Directions >> Copy the entries word for word, starting at the line that contains "picnic (411, 554)" and ending at the last line of the entries.
[START OF Input data]
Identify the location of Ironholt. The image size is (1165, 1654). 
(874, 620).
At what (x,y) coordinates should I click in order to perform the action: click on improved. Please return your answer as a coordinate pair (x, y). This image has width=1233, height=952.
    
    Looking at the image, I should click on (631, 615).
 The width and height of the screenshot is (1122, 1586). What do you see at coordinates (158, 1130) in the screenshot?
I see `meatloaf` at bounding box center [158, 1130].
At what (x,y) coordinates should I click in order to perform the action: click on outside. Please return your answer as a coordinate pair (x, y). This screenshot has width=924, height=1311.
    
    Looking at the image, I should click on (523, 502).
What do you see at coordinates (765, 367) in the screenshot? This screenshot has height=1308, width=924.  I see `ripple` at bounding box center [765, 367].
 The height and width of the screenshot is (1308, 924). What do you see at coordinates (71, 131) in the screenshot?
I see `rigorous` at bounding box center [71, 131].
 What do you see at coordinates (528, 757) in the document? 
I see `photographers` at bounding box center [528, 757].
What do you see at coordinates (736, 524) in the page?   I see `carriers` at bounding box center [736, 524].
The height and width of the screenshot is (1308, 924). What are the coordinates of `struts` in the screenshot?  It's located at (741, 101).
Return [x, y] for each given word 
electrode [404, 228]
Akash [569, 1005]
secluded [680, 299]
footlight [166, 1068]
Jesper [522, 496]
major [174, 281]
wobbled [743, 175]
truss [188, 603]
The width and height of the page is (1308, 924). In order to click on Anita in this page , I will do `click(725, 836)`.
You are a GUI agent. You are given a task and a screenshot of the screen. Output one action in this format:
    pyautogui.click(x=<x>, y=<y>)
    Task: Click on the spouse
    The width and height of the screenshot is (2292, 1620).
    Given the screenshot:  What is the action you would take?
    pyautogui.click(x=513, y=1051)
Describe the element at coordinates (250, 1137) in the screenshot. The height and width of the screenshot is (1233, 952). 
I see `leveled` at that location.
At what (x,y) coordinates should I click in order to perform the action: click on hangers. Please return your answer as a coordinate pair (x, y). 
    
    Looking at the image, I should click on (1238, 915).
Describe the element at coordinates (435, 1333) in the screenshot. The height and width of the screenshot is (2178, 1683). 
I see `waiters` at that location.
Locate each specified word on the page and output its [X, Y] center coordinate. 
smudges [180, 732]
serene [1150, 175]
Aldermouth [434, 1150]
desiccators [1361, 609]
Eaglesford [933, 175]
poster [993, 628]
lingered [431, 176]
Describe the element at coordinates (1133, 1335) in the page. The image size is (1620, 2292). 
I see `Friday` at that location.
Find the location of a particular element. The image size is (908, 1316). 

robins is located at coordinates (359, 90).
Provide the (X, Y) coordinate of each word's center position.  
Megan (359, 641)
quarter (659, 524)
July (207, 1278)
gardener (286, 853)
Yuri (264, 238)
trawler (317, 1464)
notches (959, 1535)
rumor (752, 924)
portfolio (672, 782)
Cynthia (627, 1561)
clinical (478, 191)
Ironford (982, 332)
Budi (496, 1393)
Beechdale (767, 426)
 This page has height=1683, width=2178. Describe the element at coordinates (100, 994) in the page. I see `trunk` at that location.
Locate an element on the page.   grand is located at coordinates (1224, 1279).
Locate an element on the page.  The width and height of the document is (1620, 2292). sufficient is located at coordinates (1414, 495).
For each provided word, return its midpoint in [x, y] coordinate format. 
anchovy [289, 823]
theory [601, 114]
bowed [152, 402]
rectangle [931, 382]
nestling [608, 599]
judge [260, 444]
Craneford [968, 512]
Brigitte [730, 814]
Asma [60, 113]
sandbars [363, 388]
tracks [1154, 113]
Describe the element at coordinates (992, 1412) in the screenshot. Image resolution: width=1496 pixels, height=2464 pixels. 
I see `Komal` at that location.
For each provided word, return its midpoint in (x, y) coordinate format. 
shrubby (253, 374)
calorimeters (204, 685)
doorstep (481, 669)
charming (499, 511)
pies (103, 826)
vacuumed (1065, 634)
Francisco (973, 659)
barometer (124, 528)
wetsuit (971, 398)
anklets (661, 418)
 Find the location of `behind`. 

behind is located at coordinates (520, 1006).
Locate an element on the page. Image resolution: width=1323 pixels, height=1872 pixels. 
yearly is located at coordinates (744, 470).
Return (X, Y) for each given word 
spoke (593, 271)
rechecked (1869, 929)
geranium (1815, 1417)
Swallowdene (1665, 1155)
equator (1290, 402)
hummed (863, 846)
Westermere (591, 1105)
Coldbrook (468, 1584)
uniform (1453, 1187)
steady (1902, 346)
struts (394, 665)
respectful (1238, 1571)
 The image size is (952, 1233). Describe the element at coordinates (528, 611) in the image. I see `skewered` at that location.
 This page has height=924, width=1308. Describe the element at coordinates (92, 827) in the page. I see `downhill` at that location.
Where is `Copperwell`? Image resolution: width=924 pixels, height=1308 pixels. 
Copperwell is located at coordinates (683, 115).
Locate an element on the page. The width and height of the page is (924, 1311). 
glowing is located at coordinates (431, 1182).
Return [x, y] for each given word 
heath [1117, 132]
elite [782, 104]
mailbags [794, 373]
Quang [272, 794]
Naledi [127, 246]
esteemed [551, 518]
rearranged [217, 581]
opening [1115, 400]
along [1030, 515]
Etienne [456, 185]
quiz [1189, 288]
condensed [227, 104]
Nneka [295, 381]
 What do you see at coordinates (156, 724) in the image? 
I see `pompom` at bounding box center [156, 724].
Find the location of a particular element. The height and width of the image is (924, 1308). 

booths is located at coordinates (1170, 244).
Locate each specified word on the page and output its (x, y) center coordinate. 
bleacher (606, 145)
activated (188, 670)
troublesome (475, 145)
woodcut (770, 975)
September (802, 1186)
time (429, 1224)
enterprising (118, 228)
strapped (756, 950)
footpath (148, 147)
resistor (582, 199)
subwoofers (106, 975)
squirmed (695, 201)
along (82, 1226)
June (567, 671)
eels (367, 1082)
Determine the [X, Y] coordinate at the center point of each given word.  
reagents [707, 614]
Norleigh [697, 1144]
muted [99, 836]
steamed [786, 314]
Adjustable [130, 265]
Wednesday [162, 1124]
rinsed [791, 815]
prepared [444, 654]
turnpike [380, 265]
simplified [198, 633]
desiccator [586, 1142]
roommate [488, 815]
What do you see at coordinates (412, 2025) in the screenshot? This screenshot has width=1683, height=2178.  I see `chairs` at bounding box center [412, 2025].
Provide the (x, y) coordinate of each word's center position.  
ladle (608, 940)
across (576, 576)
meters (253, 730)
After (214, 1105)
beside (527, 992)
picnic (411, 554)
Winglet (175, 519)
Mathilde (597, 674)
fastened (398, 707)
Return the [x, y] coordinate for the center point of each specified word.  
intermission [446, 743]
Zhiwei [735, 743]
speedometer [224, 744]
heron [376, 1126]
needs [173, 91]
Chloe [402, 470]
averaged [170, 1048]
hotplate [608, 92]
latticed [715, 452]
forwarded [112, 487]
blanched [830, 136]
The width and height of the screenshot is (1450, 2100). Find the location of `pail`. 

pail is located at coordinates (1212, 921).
[END OF Input data]
Task answer >>
picnic (411, 554)
Winglet (175, 519)
Mathilde (597, 674)
fastened (398, 707)
Return the [x, y] coordinate for the center point of each specified word.  
intermission [446, 743]
Zhiwei [735, 743]
speedometer [224, 744]
heron [376, 1126]
needs [173, 91]
Chloe [402, 470]
averaged [170, 1048]
hotplate [608, 92]
latticed [715, 452]
forwarded [112, 487]
blanched [830, 136]
The width and height of the screenshot is (1450, 2100). Find the location of `pail`. 

pail is located at coordinates (1212, 921).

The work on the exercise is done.